Segment Open

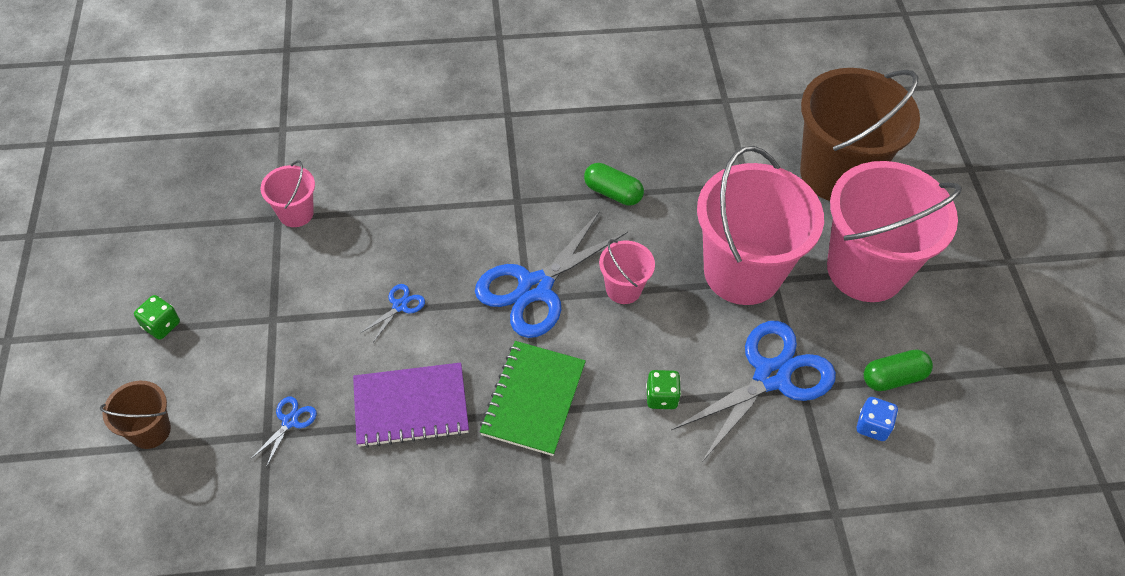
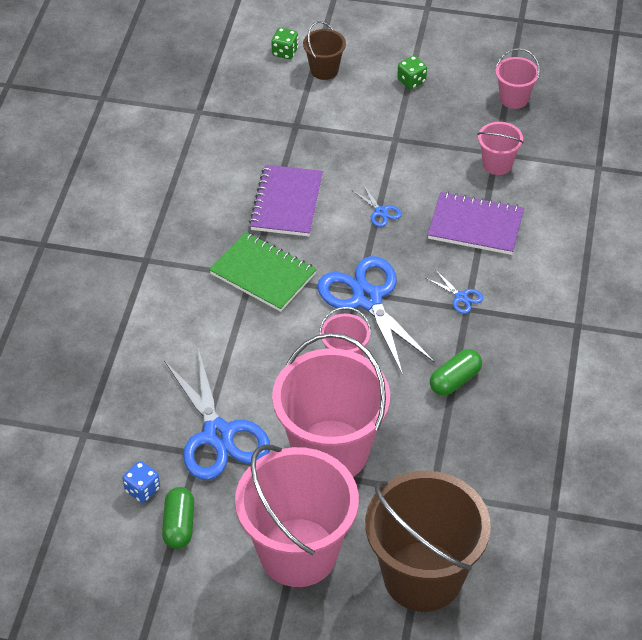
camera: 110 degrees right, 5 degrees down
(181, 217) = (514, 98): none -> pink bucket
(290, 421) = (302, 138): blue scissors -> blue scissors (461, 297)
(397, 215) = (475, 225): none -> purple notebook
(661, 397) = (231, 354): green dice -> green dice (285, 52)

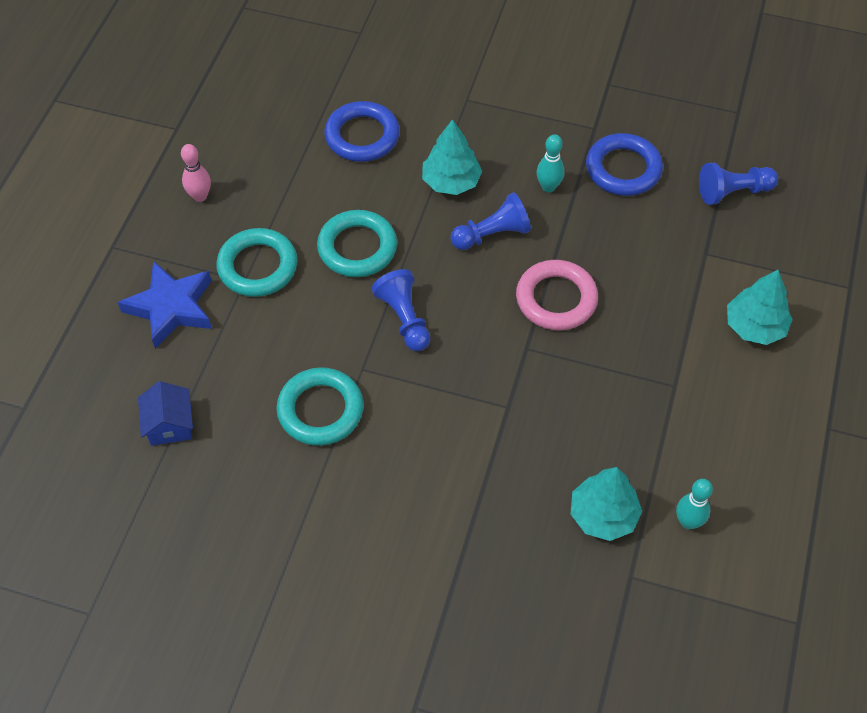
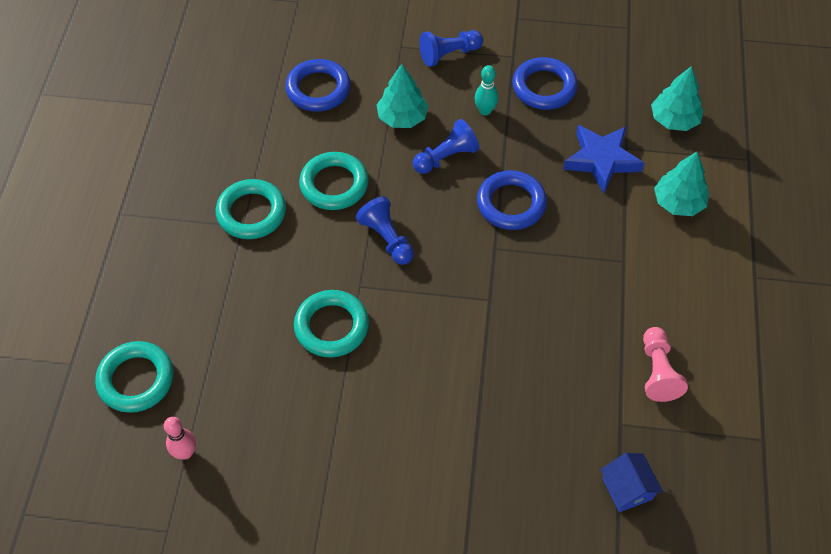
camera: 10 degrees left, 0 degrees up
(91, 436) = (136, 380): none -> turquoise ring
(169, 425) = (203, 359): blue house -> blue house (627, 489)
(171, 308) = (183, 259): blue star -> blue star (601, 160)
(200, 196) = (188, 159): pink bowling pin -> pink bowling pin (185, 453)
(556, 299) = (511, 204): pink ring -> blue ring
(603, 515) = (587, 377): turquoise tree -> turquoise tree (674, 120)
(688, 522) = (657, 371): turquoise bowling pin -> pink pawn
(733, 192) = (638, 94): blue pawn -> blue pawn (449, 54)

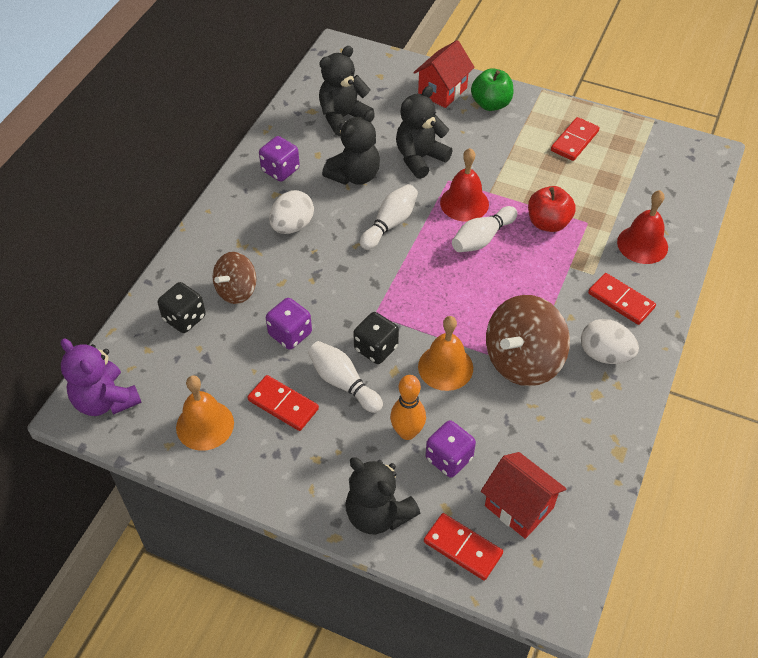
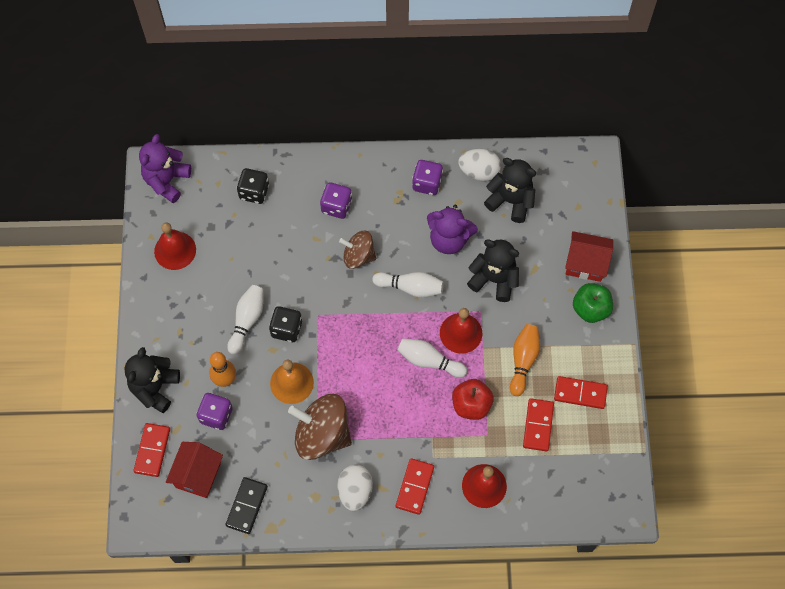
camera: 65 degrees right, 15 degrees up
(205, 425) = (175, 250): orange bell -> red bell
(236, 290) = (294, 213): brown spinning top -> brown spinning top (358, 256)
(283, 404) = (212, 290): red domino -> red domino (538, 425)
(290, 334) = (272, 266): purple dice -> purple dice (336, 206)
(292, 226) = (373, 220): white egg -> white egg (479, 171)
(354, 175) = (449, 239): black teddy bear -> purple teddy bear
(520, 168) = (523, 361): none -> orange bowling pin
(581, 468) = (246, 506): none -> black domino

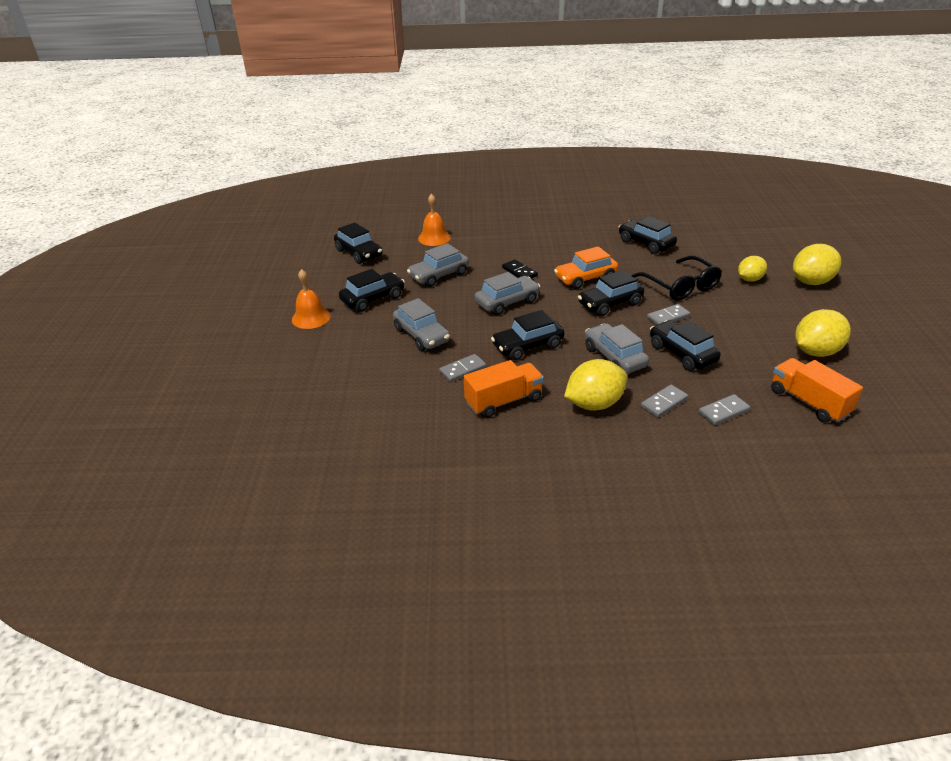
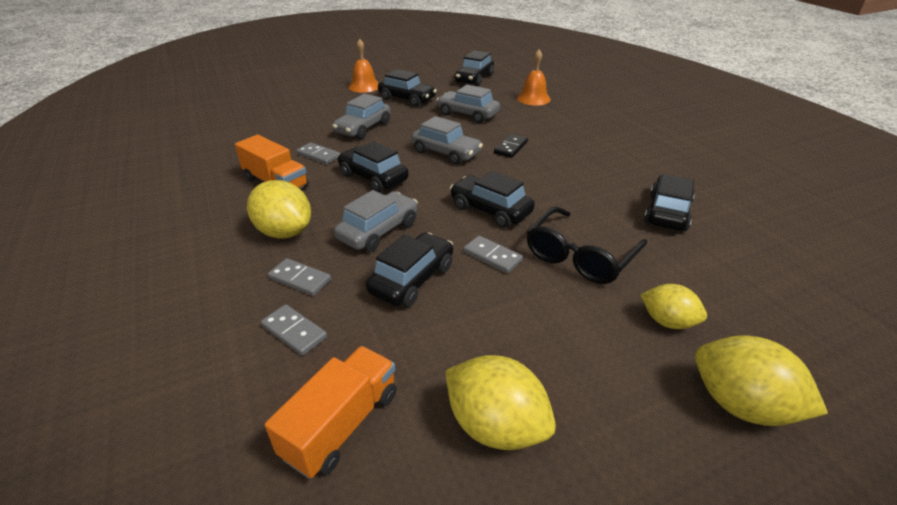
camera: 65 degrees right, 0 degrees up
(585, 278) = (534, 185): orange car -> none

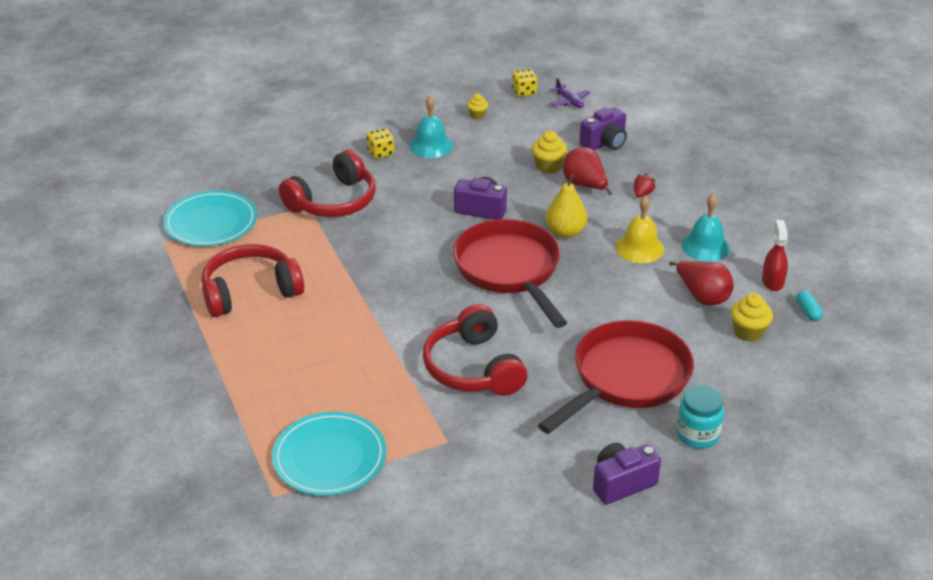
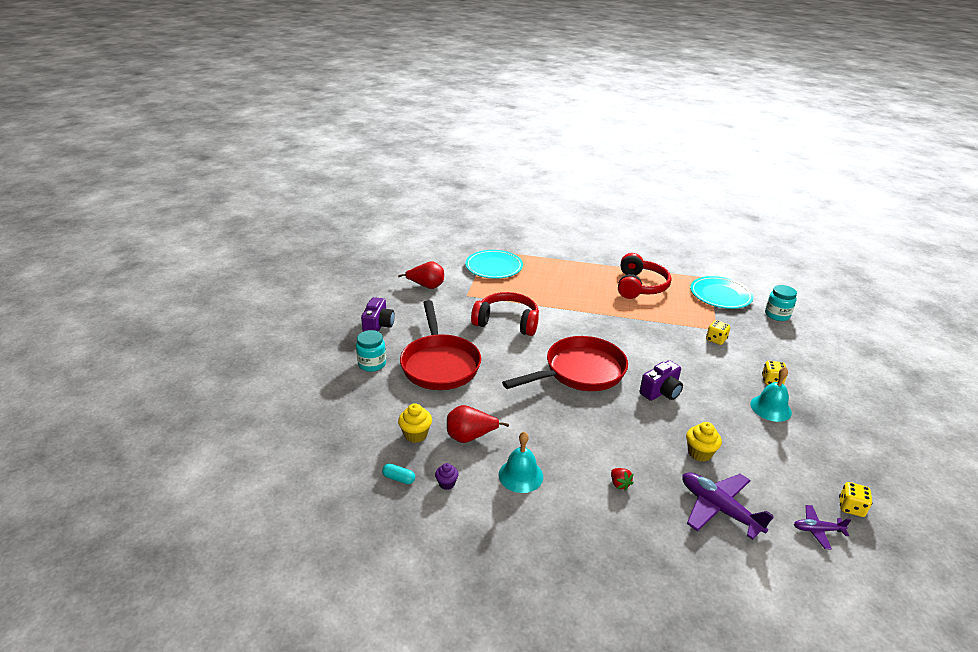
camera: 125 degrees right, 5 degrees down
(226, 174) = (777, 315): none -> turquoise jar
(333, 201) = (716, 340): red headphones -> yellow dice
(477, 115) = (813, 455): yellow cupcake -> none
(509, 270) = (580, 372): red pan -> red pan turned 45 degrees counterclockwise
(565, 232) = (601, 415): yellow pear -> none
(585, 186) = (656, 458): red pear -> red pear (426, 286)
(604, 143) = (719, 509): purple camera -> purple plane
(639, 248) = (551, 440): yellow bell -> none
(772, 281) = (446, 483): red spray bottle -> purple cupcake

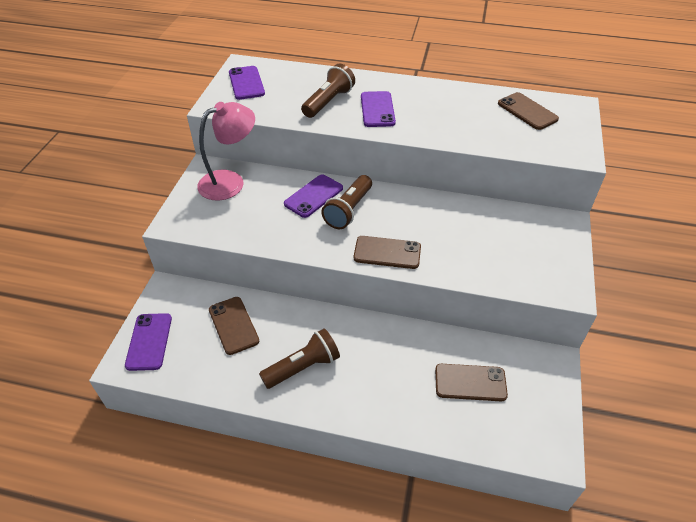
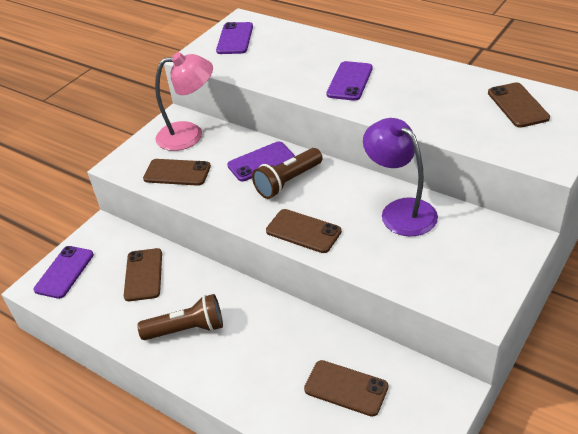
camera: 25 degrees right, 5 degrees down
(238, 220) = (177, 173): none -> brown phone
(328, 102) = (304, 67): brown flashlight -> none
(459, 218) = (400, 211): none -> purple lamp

Segment Closed

» **THE TASK**:
Copy every line above that holds the word "degrees".

» **WRITTEN SOLUTION**:
camera: 110 degrees right, 5 degrees down
camera: 10 degrees left, 0 degrees up
camera: 65 degrees right, 15 degrees up
camera: 65 degrees right, 0 degrees up
camera: 125 degrees right, 5 degrees down
(509, 270) = (580, 372): red pan -> red pan turned 45 degrees counterclockwise
camera: 25 degrees right, 5 degrees down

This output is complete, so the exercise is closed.